▶ _Task_
The answer is every line in the data below that contains the word "camera".
*** Data for this task
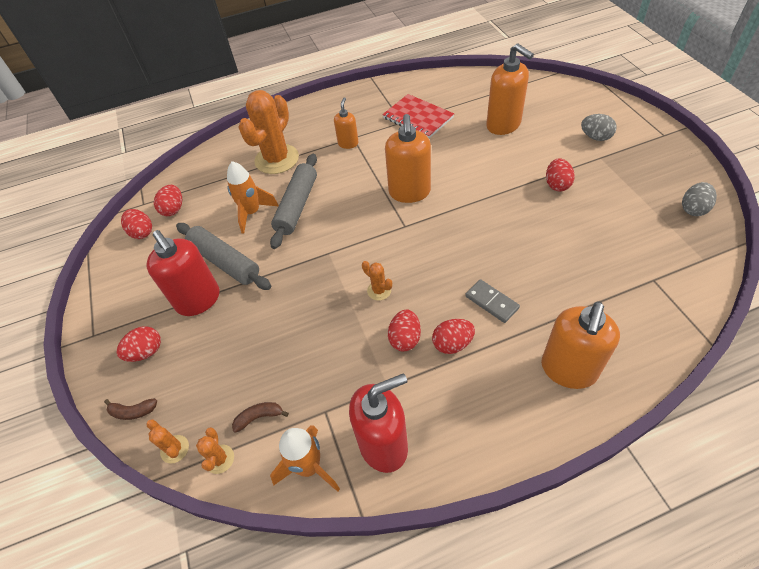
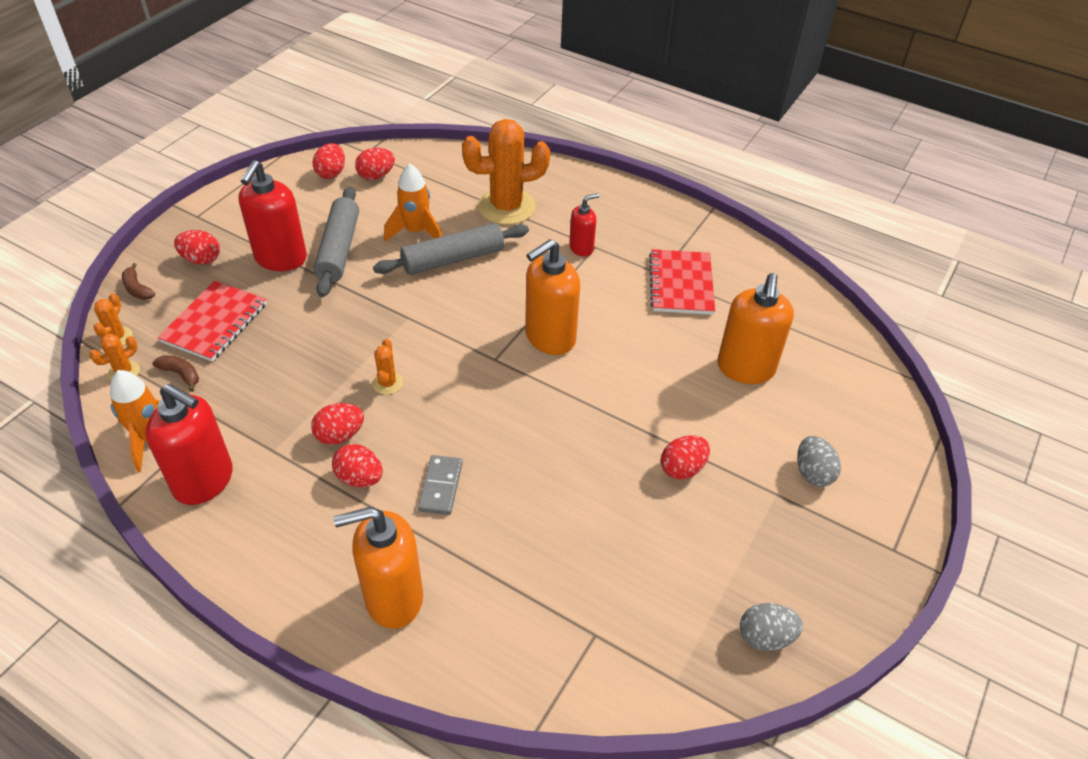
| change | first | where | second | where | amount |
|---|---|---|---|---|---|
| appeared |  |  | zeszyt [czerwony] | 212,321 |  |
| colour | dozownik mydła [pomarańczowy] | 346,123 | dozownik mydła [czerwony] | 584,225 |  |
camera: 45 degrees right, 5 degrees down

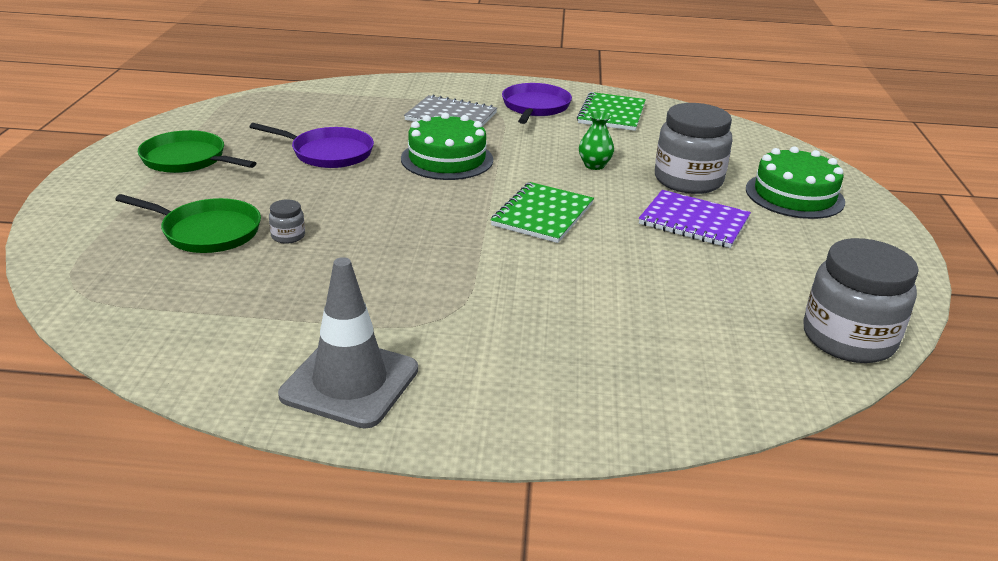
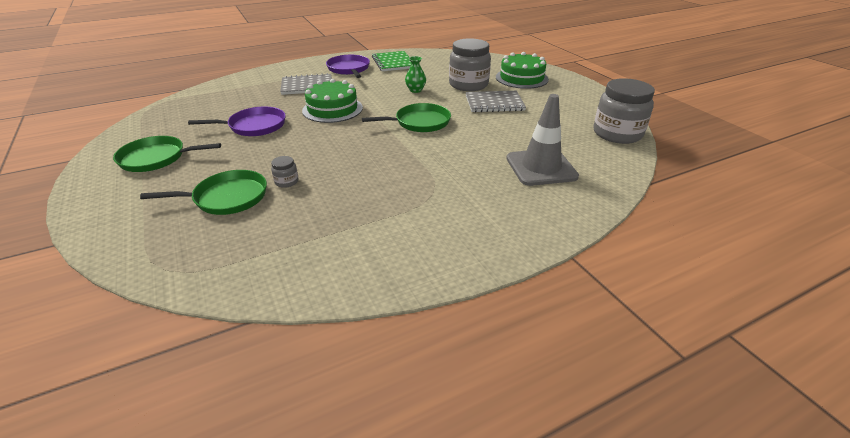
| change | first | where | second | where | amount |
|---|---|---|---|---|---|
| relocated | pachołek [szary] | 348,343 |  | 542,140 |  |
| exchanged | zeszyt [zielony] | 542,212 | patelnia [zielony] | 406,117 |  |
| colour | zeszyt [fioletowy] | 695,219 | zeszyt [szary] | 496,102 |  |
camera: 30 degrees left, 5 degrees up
******
▶ _The answer_
camera: 45 degrees right, 5 degrees down
camera: 30 degrees left, 5 degrees up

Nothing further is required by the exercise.